◆ TASK INSTRUCTIONS ◆
How do the lines below between the ones holding "orange mug [183,260,246,332]" and "none -> yellow pot [217,272,295,341]", inclusive, read? Give them again exactly, with no other lines.

◆ SOURCE MATERIAL ◆
***

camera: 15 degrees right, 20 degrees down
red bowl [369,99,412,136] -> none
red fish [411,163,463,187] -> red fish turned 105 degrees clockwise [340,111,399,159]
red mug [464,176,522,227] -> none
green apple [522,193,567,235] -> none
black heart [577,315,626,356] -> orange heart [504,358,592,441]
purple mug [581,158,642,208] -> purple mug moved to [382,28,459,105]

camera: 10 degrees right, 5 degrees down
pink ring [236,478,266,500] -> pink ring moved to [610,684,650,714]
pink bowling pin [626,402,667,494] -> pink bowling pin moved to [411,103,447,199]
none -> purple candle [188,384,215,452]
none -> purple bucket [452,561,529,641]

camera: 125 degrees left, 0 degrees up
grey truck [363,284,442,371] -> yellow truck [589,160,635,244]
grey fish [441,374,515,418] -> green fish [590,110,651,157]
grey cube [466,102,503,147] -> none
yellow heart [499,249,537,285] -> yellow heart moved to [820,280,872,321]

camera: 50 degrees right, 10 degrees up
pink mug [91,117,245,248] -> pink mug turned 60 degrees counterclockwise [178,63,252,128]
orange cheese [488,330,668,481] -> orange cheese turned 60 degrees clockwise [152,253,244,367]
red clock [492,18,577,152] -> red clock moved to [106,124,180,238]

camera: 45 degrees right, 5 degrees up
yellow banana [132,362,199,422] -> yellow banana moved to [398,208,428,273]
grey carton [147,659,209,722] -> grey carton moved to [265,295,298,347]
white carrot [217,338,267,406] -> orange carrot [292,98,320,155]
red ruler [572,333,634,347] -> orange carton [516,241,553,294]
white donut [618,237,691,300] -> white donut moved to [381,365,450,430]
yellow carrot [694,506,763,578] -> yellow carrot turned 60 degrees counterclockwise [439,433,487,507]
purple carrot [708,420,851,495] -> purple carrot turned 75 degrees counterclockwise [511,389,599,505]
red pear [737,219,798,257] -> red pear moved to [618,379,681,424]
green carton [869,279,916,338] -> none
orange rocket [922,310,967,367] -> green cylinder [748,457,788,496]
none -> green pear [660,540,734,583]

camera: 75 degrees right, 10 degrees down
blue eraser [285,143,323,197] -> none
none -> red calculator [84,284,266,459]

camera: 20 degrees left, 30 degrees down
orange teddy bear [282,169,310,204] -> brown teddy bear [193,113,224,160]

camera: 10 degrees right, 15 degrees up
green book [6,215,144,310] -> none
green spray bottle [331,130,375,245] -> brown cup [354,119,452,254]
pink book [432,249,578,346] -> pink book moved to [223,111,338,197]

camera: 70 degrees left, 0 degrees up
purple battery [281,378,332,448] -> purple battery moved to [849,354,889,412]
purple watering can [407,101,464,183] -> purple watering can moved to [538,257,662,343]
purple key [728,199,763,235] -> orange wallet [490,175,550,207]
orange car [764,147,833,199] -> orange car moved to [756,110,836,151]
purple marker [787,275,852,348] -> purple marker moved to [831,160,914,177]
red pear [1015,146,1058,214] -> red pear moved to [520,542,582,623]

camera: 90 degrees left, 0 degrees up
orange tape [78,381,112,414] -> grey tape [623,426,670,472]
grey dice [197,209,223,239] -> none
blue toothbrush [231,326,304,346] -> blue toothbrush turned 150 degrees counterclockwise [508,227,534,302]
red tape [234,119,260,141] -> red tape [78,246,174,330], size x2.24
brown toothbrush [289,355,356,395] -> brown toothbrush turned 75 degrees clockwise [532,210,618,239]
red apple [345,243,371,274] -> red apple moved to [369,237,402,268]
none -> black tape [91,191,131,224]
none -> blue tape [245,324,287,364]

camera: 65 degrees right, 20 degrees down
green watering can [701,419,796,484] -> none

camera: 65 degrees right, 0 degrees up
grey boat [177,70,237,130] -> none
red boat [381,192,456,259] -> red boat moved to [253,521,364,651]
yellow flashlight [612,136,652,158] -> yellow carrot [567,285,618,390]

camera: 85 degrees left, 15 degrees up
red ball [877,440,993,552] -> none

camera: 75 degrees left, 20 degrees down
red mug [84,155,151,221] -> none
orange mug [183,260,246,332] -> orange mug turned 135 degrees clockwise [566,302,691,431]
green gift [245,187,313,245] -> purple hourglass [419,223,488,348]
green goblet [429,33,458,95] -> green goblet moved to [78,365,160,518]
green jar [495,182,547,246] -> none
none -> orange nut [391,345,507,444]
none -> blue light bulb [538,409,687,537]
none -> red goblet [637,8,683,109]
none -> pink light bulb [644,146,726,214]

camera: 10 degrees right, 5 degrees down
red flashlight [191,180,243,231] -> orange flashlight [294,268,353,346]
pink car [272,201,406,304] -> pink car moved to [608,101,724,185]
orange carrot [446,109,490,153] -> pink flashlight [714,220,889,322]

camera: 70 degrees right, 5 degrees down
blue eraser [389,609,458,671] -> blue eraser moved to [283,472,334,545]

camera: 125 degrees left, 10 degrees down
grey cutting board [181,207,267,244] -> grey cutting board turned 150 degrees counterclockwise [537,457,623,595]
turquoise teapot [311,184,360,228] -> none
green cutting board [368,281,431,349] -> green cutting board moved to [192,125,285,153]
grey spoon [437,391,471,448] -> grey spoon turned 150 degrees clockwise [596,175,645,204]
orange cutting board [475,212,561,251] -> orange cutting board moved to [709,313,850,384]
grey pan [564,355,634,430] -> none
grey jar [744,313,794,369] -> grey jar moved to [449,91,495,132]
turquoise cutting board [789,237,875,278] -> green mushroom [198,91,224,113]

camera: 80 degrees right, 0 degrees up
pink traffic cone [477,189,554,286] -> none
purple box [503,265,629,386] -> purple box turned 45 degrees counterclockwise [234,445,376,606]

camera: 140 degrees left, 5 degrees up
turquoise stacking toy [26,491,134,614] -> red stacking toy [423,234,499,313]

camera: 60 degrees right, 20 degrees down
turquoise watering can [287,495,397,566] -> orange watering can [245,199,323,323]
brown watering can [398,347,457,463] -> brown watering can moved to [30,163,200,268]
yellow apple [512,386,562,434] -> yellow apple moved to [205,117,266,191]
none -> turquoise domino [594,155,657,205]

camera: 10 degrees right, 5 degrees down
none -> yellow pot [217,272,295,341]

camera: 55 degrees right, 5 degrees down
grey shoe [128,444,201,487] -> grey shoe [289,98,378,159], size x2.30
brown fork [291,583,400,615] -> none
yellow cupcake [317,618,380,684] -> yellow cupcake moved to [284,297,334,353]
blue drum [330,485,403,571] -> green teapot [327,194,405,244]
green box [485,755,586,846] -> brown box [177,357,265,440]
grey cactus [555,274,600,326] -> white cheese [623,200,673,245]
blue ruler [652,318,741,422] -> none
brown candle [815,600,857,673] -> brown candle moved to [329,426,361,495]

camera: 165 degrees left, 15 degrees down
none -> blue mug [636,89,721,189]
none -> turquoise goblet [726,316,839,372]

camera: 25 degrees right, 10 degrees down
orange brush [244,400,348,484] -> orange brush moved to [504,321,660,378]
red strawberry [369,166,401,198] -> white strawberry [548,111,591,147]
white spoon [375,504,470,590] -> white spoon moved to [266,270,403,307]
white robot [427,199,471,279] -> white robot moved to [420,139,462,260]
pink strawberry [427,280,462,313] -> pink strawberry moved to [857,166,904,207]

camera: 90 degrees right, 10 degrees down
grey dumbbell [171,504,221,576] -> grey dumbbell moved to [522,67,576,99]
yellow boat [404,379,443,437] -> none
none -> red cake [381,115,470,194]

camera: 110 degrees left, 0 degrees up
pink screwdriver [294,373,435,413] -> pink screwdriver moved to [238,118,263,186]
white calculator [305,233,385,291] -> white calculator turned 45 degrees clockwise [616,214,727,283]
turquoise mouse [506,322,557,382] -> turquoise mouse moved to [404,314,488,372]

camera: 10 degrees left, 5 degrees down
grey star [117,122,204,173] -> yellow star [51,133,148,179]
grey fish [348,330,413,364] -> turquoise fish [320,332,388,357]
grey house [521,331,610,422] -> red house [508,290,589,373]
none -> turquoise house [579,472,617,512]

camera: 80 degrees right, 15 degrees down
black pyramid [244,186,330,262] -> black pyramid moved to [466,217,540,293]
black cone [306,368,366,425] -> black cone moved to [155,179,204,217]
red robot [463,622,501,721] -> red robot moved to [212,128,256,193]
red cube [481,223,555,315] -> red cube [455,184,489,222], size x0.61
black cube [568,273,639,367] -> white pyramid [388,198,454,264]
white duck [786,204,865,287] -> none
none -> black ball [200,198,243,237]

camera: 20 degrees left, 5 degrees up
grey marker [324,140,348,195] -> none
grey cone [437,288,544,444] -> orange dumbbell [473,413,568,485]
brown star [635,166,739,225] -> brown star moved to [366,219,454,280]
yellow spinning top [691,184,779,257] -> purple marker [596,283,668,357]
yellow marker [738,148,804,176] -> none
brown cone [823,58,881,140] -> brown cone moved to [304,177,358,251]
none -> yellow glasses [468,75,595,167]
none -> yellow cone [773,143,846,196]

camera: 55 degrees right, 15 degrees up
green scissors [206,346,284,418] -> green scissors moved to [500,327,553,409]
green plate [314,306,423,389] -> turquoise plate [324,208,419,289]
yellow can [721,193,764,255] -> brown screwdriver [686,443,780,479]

***

◆ FINISHED TASK ◆
orange mug [183,260,246,332] -> orange mug turned 135 degrees clockwise [566,302,691,431]
green gift [245,187,313,245] -> purple hourglass [419,223,488,348]
green goblet [429,33,458,95] -> green goblet moved to [78,365,160,518]
green jar [495,182,547,246] -> none
none -> orange nut [391,345,507,444]
none -> blue light bulb [538,409,687,537]
none -> red goblet [637,8,683,109]
none -> pink light bulb [644,146,726,214]

camera: 10 degrees right, 5 degrees down
red flashlight [191,180,243,231] -> orange flashlight [294,268,353,346]
pink car [272,201,406,304] -> pink car moved to [608,101,724,185]
orange carrot [446,109,490,153] -> pink flashlight [714,220,889,322]

camera: 70 degrees right, 5 degrees down
blue eraser [389,609,458,671] -> blue eraser moved to [283,472,334,545]

camera: 125 degrees left, 10 degrees down
grey cutting board [181,207,267,244] -> grey cutting board turned 150 degrees counterclockwise [537,457,623,595]
turquoise teapot [311,184,360,228] -> none
green cutting board [368,281,431,349] -> green cutting board moved to [192,125,285,153]
grey spoon [437,391,471,448] -> grey spoon turned 150 degrees clockwise [596,175,645,204]
orange cutting board [475,212,561,251] -> orange cutting board moved to [709,313,850,384]
grey pan [564,355,634,430] -> none
grey jar [744,313,794,369] -> grey jar moved to [449,91,495,132]
turquoise cutting board [789,237,875,278] -> green mushroom [198,91,224,113]

camera: 80 degrees right, 0 degrees up
pink traffic cone [477,189,554,286] -> none
purple box [503,265,629,386] -> purple box turned 45 degrees counterclockwise [234,445,376,606]

camera: 140 degrees left, 5 degrees up
turquoise stacking toy [26,491,134,614] -> red stacking toy [423,234,499,313]

camera: 60 degrees right, 20 degrees down
turquoise watering can [287,495,397,566] -> orange watering can [245,199,323,323]
brown watering can [398,347,457,463] -> brown watering can moved to [30,163,200,268]
yellow apple [512,386,562,434] -> yellow apple moved to [205,117,266,191]
none -> turquoise domino [594,155,657,205]

camera: 10 degrees right, 5 degrees down
none -> yellow pot [217,272,295,341]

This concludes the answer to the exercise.